Available records —
= Beginning of Section =

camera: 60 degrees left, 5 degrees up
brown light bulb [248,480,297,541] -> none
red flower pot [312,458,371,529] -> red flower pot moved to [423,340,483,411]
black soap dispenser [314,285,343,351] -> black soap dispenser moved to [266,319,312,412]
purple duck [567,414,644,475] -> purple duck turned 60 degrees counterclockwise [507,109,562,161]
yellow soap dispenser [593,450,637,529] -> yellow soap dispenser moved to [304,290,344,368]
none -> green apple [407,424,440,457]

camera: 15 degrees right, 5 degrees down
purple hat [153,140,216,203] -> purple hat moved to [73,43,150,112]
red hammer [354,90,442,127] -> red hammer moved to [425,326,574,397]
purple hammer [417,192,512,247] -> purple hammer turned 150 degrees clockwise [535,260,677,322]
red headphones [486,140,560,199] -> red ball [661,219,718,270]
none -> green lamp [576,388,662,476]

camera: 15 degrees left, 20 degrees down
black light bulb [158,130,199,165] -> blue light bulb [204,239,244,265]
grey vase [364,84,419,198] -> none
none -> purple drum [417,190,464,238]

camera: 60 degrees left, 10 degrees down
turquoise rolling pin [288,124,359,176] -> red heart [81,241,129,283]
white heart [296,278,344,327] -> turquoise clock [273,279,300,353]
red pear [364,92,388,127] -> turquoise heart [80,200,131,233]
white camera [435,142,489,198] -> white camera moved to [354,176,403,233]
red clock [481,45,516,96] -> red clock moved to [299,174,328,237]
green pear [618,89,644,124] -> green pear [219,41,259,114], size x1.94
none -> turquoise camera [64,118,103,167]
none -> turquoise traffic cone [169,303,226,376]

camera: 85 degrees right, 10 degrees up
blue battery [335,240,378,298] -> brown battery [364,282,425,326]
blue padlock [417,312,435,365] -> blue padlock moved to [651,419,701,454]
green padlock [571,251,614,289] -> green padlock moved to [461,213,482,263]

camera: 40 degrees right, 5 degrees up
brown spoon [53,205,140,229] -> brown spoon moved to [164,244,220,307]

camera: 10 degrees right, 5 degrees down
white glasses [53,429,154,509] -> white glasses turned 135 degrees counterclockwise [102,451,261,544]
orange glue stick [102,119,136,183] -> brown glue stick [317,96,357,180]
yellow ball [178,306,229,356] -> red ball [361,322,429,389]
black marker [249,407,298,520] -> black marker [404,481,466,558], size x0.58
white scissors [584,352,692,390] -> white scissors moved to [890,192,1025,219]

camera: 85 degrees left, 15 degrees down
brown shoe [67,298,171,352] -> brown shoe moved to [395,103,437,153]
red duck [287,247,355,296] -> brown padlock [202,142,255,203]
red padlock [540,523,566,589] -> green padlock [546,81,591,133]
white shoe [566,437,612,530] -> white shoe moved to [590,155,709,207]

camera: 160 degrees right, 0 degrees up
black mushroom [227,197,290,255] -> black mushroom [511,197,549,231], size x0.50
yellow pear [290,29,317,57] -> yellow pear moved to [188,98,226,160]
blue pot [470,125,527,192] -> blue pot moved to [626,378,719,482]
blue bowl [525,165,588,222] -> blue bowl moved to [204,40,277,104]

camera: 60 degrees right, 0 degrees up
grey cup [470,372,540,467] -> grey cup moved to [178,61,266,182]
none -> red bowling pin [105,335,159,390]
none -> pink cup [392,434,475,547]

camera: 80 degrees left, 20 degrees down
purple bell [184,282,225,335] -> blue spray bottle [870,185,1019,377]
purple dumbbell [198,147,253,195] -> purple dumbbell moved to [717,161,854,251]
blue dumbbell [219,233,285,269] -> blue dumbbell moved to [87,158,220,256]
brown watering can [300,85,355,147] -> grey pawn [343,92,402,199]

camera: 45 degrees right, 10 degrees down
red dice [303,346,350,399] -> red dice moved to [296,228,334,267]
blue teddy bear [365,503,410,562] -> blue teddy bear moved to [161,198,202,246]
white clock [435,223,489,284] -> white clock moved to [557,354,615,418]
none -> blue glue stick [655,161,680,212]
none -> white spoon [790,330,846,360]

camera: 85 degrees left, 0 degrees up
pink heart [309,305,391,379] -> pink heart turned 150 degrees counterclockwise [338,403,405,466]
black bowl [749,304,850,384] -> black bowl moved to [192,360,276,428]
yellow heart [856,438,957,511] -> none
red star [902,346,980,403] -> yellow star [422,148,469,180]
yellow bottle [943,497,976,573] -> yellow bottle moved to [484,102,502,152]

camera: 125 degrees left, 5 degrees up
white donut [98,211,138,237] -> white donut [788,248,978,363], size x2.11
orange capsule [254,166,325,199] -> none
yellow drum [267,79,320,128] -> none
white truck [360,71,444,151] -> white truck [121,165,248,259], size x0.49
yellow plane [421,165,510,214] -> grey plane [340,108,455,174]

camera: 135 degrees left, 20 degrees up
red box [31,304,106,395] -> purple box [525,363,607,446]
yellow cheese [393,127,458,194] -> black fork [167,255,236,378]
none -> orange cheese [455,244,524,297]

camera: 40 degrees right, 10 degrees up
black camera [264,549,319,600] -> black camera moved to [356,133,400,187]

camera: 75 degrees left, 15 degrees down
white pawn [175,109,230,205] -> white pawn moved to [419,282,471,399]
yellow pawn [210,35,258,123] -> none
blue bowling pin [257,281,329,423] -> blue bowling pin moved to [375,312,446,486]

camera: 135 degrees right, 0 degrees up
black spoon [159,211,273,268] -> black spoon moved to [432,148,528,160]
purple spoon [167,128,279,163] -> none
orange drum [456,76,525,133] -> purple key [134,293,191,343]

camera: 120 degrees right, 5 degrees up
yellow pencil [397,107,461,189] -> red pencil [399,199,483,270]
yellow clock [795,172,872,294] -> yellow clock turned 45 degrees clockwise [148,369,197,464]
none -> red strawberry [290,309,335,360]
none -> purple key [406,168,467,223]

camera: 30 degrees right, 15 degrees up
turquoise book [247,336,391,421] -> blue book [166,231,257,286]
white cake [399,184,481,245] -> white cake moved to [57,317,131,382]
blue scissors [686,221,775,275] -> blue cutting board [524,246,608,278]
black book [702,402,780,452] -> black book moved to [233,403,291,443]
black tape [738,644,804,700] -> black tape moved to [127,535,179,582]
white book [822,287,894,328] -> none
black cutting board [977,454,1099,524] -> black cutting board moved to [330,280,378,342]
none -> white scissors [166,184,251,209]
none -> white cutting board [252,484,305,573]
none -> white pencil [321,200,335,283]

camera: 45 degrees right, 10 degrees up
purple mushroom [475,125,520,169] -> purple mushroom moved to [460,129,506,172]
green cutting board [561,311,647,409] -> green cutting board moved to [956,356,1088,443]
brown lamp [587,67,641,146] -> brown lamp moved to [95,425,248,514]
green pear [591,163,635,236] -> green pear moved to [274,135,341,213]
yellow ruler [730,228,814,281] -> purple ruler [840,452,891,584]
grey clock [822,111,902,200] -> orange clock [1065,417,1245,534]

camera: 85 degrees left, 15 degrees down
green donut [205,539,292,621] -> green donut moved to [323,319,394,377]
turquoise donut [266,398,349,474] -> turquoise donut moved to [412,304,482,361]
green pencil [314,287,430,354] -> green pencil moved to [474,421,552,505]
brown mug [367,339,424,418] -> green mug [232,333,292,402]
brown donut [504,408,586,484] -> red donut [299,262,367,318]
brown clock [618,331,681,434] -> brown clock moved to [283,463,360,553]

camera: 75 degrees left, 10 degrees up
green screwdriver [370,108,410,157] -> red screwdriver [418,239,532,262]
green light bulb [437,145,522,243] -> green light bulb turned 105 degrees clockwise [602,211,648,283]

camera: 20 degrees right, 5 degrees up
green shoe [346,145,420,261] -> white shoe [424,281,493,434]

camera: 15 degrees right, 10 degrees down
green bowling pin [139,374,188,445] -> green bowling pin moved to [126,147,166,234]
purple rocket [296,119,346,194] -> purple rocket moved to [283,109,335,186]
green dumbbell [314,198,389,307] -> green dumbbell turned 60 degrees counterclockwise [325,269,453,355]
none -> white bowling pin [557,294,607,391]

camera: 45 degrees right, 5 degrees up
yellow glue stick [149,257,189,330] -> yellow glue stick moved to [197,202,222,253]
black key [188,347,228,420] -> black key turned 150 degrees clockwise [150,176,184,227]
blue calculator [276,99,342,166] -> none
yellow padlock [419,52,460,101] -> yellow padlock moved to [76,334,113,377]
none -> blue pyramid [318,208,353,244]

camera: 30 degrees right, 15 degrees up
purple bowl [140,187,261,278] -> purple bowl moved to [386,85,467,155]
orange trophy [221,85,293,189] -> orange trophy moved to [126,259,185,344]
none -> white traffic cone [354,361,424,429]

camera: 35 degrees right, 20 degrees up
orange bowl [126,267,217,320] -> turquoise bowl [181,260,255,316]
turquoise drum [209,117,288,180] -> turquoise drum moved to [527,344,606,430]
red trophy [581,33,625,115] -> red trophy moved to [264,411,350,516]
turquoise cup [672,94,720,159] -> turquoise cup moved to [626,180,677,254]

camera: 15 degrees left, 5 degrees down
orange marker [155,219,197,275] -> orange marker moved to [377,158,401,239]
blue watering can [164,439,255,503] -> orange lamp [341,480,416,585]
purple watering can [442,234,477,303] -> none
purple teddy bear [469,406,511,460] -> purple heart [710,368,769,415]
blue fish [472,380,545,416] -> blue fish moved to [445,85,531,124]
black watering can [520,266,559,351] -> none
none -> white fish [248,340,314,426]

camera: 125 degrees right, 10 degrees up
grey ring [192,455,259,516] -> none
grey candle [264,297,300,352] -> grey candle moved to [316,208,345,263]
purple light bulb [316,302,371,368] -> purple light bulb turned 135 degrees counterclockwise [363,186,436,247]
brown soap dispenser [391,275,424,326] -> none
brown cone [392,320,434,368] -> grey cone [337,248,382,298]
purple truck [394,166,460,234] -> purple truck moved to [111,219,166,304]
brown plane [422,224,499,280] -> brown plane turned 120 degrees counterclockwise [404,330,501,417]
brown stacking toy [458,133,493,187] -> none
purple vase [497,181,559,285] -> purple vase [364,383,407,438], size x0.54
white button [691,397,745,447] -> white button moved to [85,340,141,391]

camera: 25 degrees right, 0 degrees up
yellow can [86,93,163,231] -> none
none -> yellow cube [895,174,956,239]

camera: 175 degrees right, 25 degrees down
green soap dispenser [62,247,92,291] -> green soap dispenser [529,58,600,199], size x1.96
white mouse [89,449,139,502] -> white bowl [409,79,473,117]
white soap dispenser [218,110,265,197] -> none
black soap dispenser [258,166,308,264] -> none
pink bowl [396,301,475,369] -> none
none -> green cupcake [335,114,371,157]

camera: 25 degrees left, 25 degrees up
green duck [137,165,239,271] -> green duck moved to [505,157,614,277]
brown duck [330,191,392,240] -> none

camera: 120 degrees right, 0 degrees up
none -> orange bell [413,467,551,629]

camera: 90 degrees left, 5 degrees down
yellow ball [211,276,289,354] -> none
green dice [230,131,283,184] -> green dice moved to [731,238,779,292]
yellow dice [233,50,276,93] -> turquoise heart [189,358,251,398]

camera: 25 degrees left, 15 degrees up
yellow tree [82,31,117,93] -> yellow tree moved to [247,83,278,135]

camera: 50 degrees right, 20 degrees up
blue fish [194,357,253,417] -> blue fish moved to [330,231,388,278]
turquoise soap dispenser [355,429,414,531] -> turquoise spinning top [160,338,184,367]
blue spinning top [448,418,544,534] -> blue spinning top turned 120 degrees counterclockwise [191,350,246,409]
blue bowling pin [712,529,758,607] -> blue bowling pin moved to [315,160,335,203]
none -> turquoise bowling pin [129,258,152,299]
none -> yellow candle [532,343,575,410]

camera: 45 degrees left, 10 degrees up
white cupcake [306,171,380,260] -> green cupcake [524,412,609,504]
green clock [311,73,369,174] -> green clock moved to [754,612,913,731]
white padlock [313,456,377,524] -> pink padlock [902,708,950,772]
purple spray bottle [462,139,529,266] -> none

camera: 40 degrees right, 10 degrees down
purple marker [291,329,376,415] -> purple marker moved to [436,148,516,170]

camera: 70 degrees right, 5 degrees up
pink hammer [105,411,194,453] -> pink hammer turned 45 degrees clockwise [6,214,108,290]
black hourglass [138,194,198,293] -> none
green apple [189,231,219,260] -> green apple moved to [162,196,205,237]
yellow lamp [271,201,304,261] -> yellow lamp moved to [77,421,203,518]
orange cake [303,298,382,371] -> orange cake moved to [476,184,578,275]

= End of Section =

An exact copy of the lines above, from the one containing "none -> white spoon [790,330,846,360]" down to the one containing "red star [902,346,980,403]" and including both, is the whole answer; retype it and nothing else.

Exercise solution —
none -> white spoon [790,330,846,360]

camera: 85 degrees left, 0 degrees up
pink heart [309,305,391,379] -> pink heart turned 150 degrees counterclockwise [338,403,405,466]
black bowl [749,304,850,384] -> black bowl moved to [192,360,276,428]
yellow heart [856,438,957,511] -> none
red star [902,346,980,403] -> yellow star [422,148,469,180]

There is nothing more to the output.